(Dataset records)
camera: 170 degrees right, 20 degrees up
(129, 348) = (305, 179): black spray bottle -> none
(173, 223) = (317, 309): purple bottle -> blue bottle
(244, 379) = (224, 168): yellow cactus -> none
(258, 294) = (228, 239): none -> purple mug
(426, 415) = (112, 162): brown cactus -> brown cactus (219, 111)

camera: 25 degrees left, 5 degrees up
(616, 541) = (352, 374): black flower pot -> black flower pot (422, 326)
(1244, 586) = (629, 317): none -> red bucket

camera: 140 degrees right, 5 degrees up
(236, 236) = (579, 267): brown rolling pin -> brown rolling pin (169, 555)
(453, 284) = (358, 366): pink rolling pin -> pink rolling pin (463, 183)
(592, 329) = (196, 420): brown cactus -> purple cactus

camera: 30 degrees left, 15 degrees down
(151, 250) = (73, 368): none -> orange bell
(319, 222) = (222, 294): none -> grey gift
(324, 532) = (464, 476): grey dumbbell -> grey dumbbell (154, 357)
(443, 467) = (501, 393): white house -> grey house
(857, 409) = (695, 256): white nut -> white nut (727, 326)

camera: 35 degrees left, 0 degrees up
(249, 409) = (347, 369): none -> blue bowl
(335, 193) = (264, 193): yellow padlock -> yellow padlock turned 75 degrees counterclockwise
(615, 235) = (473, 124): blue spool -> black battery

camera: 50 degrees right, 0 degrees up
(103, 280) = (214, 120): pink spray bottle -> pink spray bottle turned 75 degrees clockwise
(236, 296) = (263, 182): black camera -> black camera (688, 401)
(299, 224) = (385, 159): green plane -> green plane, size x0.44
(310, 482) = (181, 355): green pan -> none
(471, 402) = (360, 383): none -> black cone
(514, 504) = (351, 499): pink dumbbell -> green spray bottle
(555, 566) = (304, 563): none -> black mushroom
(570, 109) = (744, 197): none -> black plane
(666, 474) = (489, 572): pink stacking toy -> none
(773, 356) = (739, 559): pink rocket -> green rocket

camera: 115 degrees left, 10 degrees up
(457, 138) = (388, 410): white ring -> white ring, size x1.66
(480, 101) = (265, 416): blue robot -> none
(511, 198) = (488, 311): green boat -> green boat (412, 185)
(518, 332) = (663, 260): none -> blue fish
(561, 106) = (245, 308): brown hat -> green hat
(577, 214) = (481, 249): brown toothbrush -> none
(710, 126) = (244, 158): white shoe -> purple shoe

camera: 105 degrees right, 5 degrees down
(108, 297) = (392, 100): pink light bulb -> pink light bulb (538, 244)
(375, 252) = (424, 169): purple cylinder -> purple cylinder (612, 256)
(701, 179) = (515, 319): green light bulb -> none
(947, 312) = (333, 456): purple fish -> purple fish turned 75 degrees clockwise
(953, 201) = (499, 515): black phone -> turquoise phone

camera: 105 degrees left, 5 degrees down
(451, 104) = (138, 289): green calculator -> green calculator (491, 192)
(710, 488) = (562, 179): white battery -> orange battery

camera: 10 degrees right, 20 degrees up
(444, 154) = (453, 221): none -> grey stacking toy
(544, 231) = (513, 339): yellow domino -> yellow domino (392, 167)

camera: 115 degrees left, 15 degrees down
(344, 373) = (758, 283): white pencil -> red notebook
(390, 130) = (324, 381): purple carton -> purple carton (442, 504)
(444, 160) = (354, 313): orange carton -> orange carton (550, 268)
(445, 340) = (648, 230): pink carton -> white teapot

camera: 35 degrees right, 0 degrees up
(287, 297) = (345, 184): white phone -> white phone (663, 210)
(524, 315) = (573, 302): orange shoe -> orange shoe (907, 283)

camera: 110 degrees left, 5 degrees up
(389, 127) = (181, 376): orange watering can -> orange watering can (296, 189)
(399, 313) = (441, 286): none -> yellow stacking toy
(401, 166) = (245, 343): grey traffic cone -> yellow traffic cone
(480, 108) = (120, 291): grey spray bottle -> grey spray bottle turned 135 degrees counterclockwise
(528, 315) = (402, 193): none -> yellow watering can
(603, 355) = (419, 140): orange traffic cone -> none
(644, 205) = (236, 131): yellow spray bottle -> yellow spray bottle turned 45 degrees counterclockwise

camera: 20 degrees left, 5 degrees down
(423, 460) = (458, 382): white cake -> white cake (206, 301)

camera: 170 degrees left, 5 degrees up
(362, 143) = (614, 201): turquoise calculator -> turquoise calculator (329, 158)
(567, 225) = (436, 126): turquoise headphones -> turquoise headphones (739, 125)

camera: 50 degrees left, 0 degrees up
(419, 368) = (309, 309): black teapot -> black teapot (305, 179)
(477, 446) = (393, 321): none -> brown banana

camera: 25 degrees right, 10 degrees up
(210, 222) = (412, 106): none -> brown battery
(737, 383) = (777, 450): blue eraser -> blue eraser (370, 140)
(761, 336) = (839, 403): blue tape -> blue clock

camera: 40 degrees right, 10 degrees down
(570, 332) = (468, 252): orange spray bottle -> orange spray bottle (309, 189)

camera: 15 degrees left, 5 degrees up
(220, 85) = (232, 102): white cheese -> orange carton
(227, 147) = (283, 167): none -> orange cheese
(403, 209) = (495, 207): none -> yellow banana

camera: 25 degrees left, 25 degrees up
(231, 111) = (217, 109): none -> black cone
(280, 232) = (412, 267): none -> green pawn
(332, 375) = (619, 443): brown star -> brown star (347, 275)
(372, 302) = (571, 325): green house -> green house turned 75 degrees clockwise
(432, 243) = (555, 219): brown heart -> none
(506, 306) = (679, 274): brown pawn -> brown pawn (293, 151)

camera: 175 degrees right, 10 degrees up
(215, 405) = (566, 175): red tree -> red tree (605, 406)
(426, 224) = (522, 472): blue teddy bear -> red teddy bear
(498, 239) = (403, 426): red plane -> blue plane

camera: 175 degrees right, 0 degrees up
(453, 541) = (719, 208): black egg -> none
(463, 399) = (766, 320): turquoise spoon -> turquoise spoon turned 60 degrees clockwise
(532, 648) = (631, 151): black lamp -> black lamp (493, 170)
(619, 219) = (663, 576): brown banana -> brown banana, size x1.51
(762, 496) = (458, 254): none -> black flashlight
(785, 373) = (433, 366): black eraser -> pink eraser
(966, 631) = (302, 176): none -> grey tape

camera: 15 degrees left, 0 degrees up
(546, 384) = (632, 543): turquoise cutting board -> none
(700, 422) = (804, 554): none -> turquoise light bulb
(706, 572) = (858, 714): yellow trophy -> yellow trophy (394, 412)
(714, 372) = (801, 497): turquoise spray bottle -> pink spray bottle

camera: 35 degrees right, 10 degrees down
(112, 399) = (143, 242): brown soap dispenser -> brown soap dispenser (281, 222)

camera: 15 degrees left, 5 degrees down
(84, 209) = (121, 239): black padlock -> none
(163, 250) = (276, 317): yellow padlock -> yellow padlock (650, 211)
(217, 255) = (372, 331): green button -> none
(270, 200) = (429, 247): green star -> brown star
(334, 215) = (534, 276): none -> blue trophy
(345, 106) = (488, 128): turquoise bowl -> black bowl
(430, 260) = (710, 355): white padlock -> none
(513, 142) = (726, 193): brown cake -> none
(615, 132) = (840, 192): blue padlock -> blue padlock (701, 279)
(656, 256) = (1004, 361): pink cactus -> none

• About this task:
Look back at the data above. Transcribe exactly the lines starting at the line that contains "(173, 223) = (317, 309): purple" and ending at the line that contains "camera: 35 degrees left, 0 degrees up".

• Problem solution:
(173, 223) = (317, 309): purple bottle -> blue bottle
(244, 379) = (224, 168): yellow cactus -> none
(258, 294) = (228, 239): none -> purple mug
(426, 415) = (112, 162): brown cactus -> brown cactus (219, 111)

camera: 25 degrees left, 5 degrees up
(616, 541) = (352, 374): black flower pot -> black flower pot (422, 326)
(1244, 586) = (629, 317): none -> red bucket

camera: 140 degrees right, 5 degrees up
(236, 236) = (579, 267): brown rolling pin -> brown rolling pin (169, 555)
(453, 284) = (358, 366): pink rolling pin -> pink rolling pin (463, 183)
(592, 329) = (196, 420): brown cactus -> purple cactus

camera: 30 degrees left, 15 degrees down
(151, 250) = (73, 368): none -> orange bell
(319, 222) = (222, 294): none -> grey gift
(324, 532) = (464, 476): grey dumbbell -> grey dumbbell (154, 357)
(443, 467) = (501, 393): white house -> grey house
(857, 409) = (695, 256): white nut -> white nut (727, 326)

camera: 35 degrees left, 0 degrees up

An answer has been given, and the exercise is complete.